[Word and element pointing items]
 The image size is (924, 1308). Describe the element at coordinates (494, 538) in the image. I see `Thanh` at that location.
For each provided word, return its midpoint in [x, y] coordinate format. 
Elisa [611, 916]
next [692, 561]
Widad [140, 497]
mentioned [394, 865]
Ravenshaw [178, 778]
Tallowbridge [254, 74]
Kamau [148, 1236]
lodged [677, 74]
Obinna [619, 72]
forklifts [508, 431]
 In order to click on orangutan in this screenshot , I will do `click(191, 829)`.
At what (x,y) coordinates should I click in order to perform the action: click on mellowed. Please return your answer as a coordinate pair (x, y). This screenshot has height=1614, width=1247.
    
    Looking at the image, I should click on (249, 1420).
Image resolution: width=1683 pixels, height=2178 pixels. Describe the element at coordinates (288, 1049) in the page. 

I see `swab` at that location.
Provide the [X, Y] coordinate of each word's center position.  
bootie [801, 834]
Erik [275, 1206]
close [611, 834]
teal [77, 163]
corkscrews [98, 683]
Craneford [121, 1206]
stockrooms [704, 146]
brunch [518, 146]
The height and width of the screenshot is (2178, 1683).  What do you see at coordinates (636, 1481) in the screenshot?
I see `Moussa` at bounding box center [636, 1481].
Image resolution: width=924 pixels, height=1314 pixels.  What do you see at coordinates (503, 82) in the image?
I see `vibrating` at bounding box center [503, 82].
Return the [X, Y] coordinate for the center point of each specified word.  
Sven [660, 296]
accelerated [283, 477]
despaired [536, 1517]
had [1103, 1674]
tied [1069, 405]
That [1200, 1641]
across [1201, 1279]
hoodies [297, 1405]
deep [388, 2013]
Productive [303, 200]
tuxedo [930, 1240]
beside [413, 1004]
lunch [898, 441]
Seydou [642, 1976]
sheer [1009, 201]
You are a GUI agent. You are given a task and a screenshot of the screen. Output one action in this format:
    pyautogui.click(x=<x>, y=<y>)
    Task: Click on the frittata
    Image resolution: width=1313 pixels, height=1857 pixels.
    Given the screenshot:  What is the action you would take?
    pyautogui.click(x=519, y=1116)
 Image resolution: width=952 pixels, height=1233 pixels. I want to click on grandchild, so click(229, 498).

Written request
Copy these lines word for word, covering all the items above.

Reply
 The image size is (924, 1308). Describe the element at coordinates (494, 538) in the image. I see `Thanh` at that location.
For each provided word, return its midpoint in [x, y] coordinate format. 
Elisa [611, 916]
next [692, 561]
Widad [140, 497]
mentioned [394, 865]
Ravenshaw [178, 778]
Tallowbridge [254, 74]
Kamau [148, 1236]
lodged [677, 74]
Obinna [619, 72]
forklifts [508, 431]
 In order to click on orangutan in this screenshot , I will do `click(191, 829)`.
At what (x,y) coordinates should I click in order to perform the action: click on mellowed. Please return your answer as a coordinate pair (x, y). This screenshot has height=1614, width=1247.
    
    Looking at the image, I should click on (249, 1420).
Image resolution: width=1683 pixels, height=2178 pixels. Describe the element at coordinates (288, 1049) in the page. 

I see `swab` at that location.
Provide the [X, Y] coordinate of each word's center position.  
bootie [801, 834]
Erik [275, 1206]
close [611, 834]
teal [77, 163]
corkscrews [98, 683]
Craneford [121, 1206]
stockrooms [704, 146]
brunch [518, 146]
The height and width of the screenshot is (2178, 1683).  What do you see at coordinates (636, 1481) in the screenshot?
I see `Moussa` at bounding box center [636, 1481].
Image resolution: width=924 pixels, height=1314 pixels.  What do you see at coordinates (503, 82) in the image?
I see `vibrating` at bounding box center [503, 82].
Return the [X, Y] coordinate for the center point of each specified word.  
Sven [660, 296]
accelerated [283, 477]
despaired [536, 1517]
had [1103, 1674]
tied [1069, 405]
That [1200, 1641]
across [1201, 1279]
hoodies [297, 1405]
deep [388, 2013]
Productive [303, 200]
tuxedo [930, 1240]
beside [413, 1004]
lunch [898, 441]
Seydou [642, 1976]
sheer [1009, 201]
You are a GUI agent. You are given a task and a screenshot of the screen. Output one action in this format:
    pyautogui.click(x=<x>, y=<y>)
    Task: Click on the frittata
    Image resolution: width=1313 pixels, height=1857 pixels.
    Given the screenshot:  What is the action you would take?
    pyautogui.click(x=519, y=1116)
 Image resolution: width=952 pixels, height=1233 pixels. I want to click on grandchild, so click(229, 498).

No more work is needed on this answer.